▶ YOUR GOAL
Below are some records. Pull every line that contains the word "russet".
┄┄┄┄┄┄┄┄┄┄
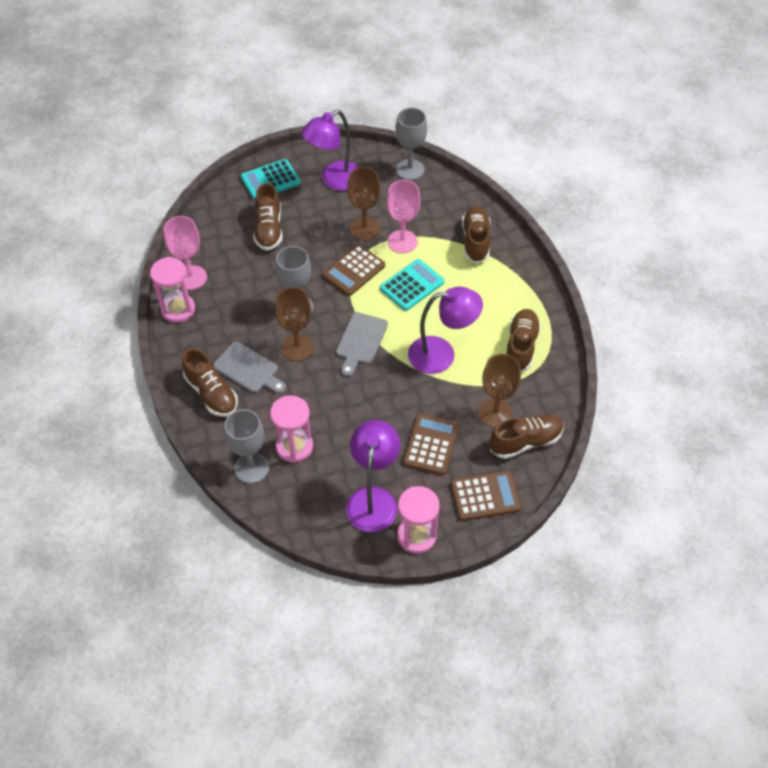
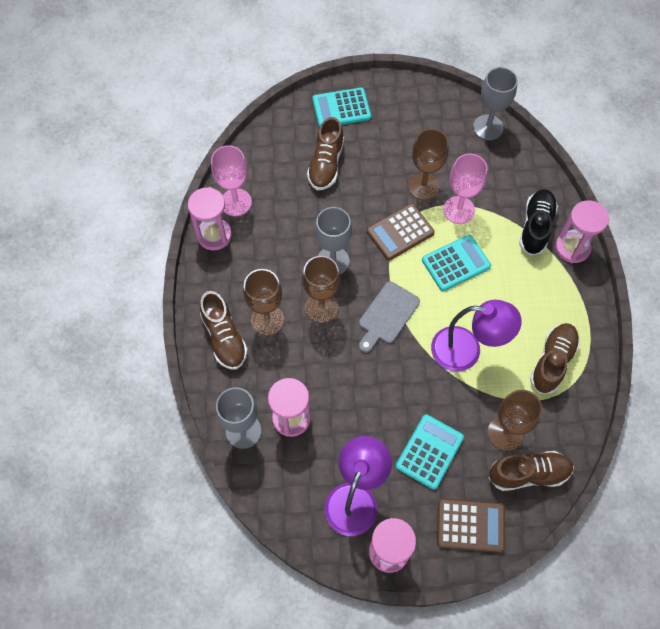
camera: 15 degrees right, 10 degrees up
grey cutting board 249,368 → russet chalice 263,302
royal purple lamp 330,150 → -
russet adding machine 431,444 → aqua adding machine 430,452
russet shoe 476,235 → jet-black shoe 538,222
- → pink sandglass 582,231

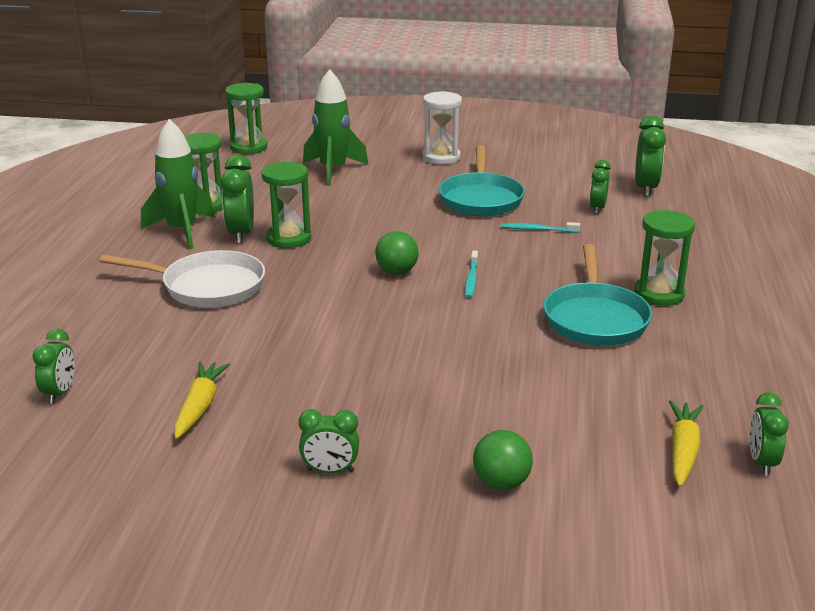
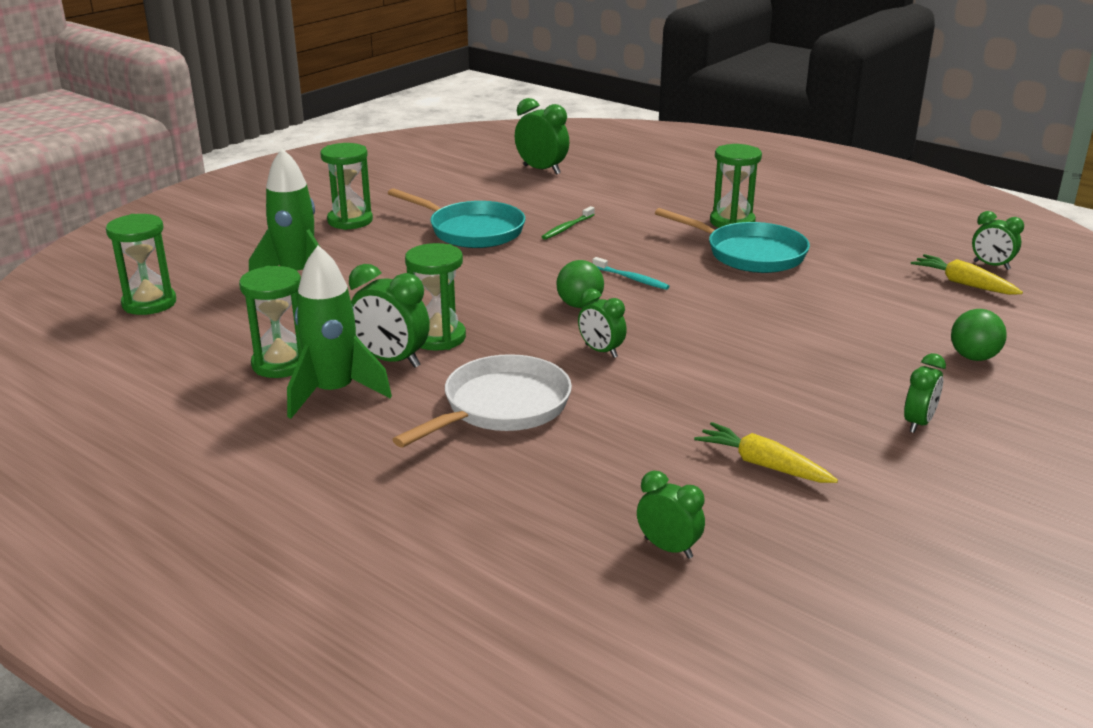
camera: 60 degrees left, 0 degrees up
snow-white sandglass 442,128 → green sandglass 346,186
aqua dental brush 540,227 → green dental brush 568,223
green alarm clock 600,187 → green alarm clock 602,323, relocated

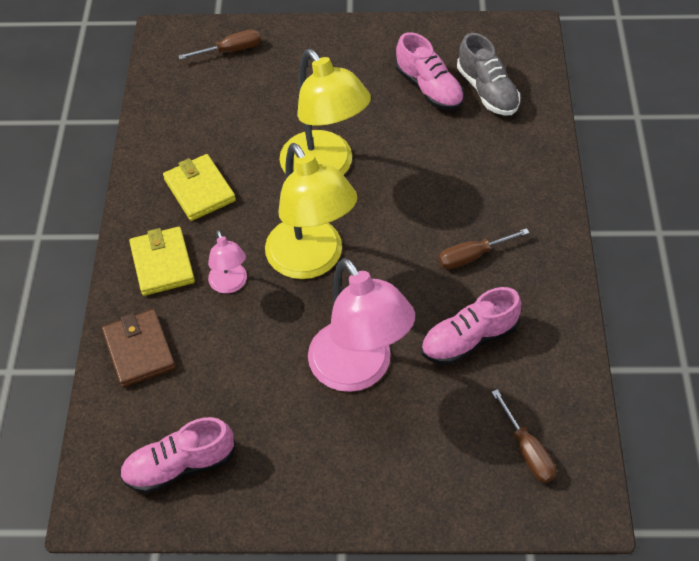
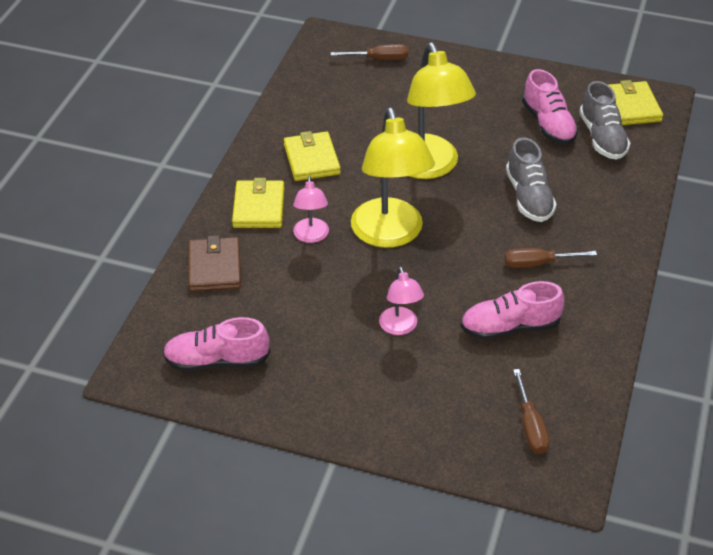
camera: 15 degrees right, 10 degrees down
pink lamp 361,325 → pink lamp 401,300, x0.49
- → grey shoe 531,180
- → yellow wallet 636,102

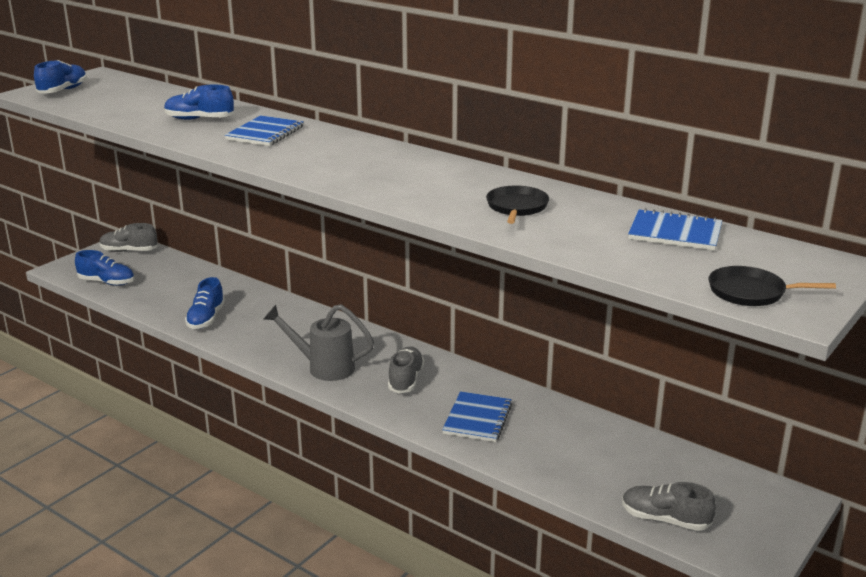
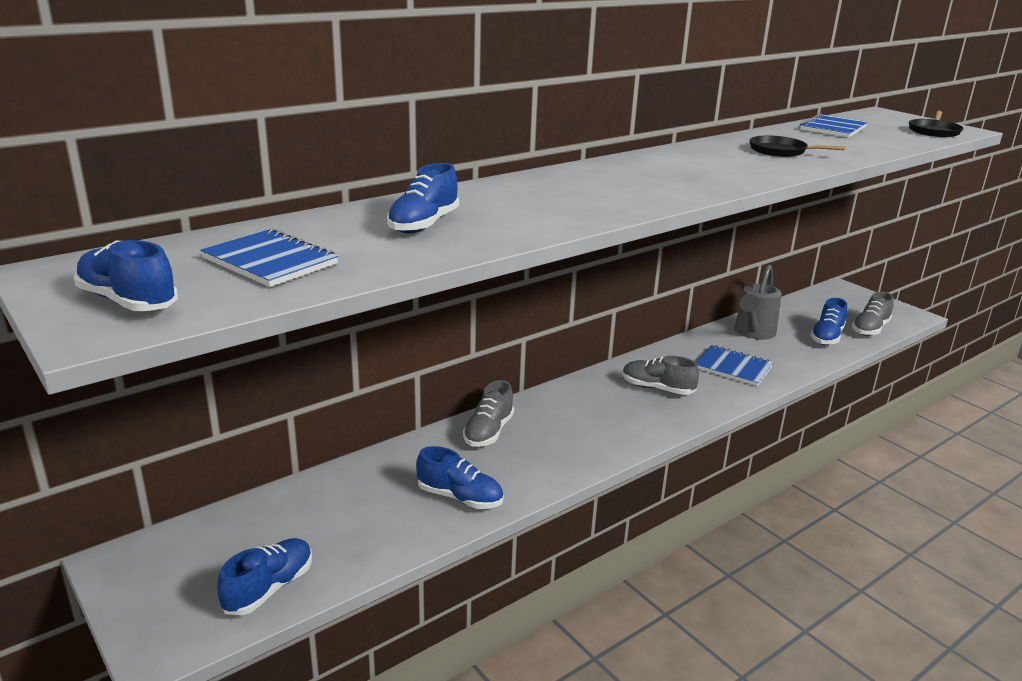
camera: 75 degrees left, 0 degrees up
grey shoe 128,237 → grey shoe 488,413, relocated
blue exercise book 264,130 → blue exercise book 269,258, relocated
grey watering can 319,342 → grey watering can 758,302, relocated
- → blue shoe 828,321

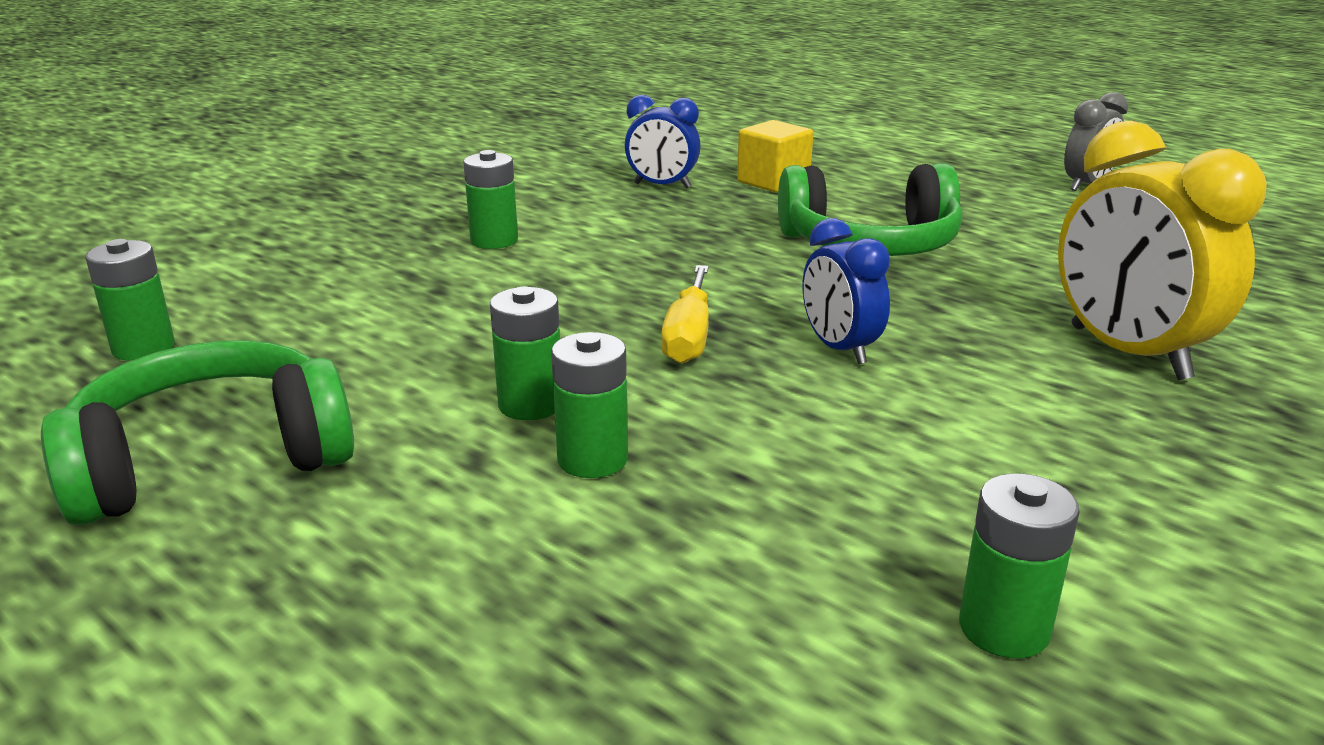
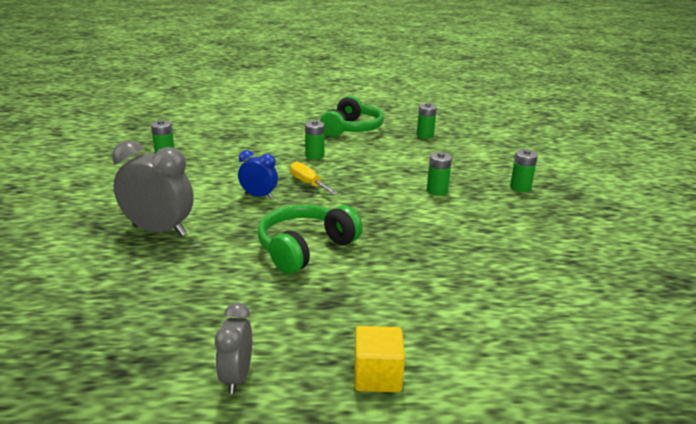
camera: 135 degrees right, 0 degrees up
green power cell 589,405 → green power cell 524,170, relocated
blue alarm clock 663,142 → -
yellow cube 775,156 → yellow cube 379,359, relocated
yellow alarm clock 1162,250 → grey alarm clock 153,189

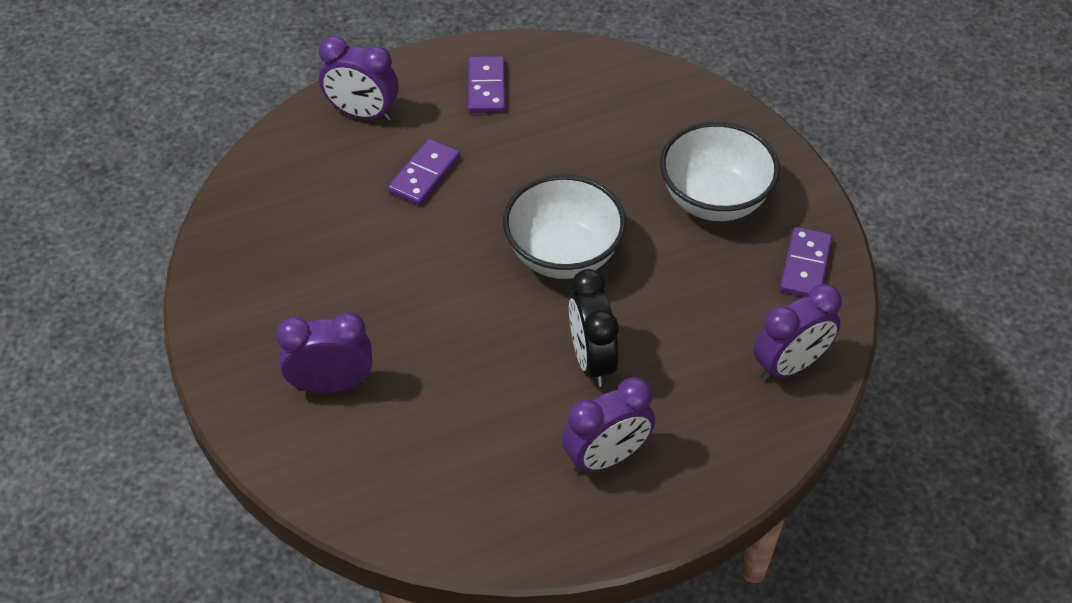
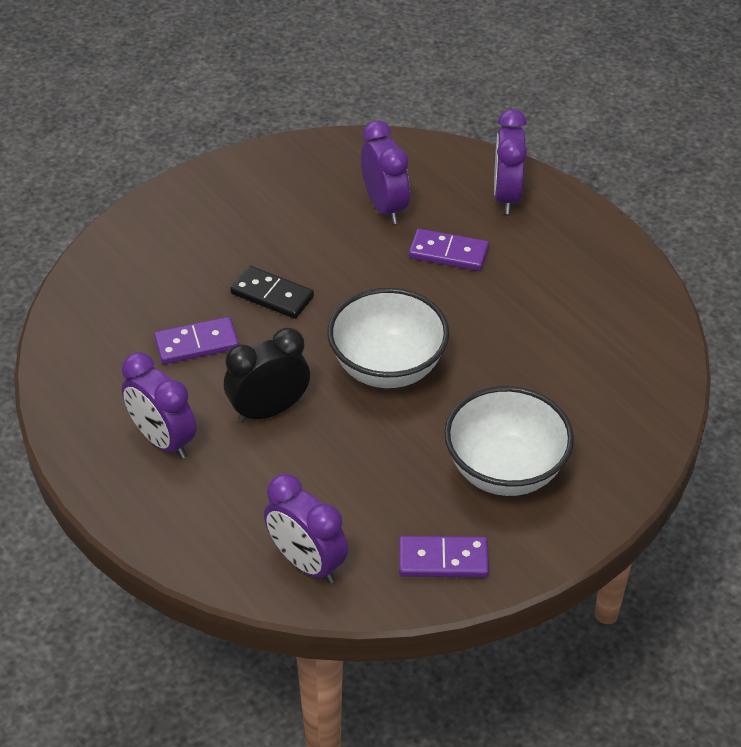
camera: 75 degrees right, 5 degrees down
royal purple alarm clock 324,353 → royal purple alarm clock 385,172, relocated
royal purple domino piece 486,84 → royal purple domino piece 196,340, relocated
- → jet-black domino piece 272,292

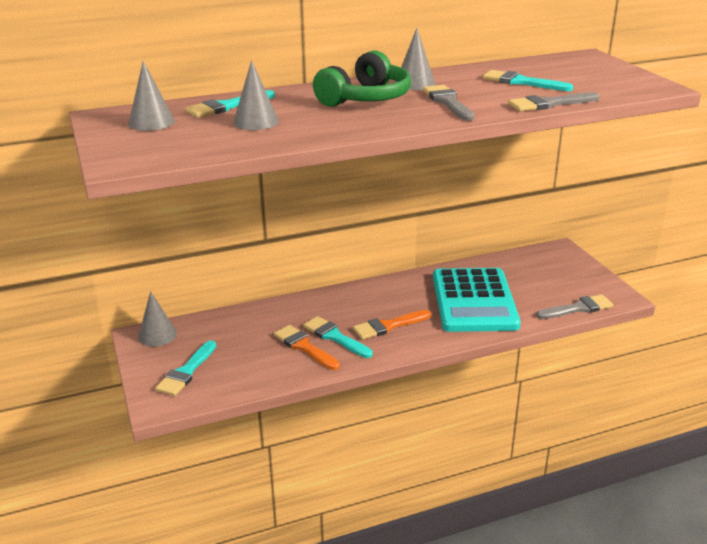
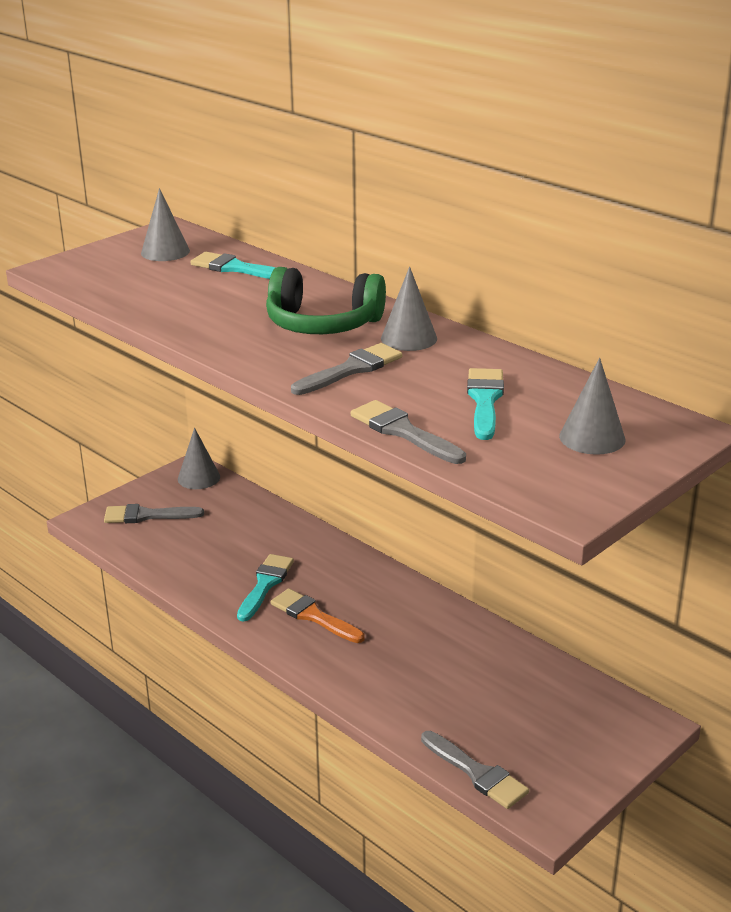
camera: 65 degrees right, 0 degrees up
aqua paint brush 185,368 → grey paint brush 154,513
grey cone 256,95 → grey cone 592,406, relocated
bright orange paint brush 307,347 → -
aqua adding machine 477,300 → -

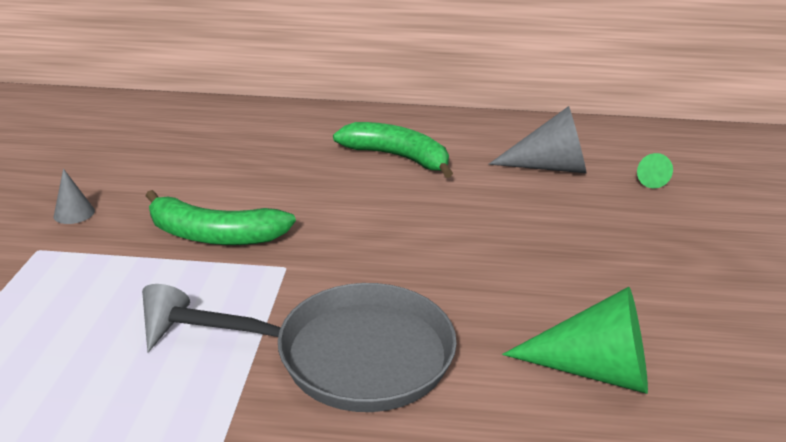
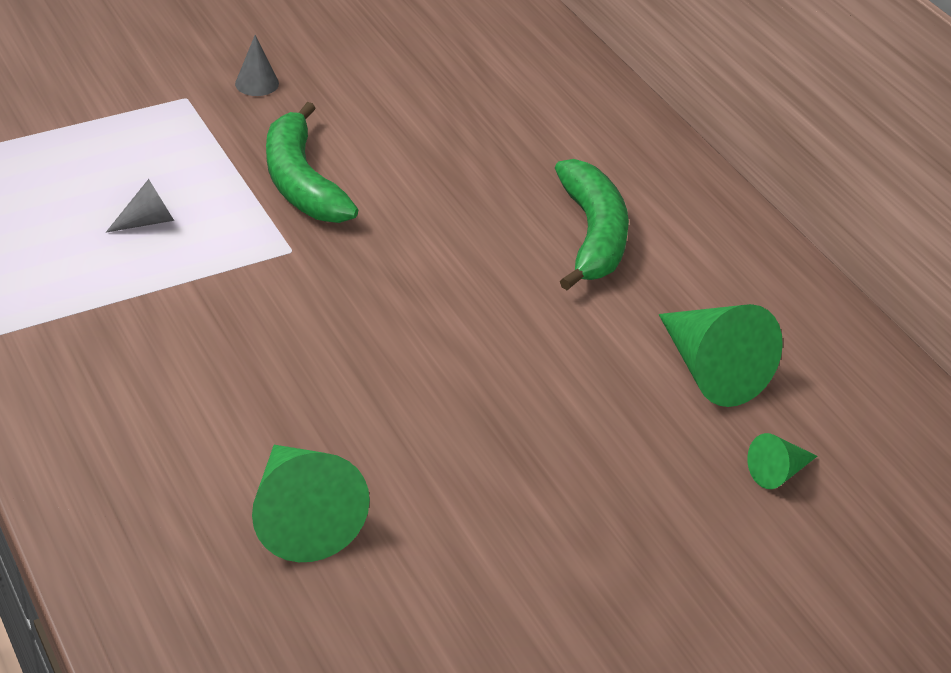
camera: 55 degrees right, 10 degrees up
grey pan 312,347 → -
grey cone 538,139 → green cone 721,355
┄┄┄┄┄┄┄┄┄┄
▶ TASK OUTPUT
grey cutting board 249,368 → russet chalice 263,302
russet adding machine 431,444 → aqua adding machine 430,452
russet shoe 476,235 → jet-black shoe 538,222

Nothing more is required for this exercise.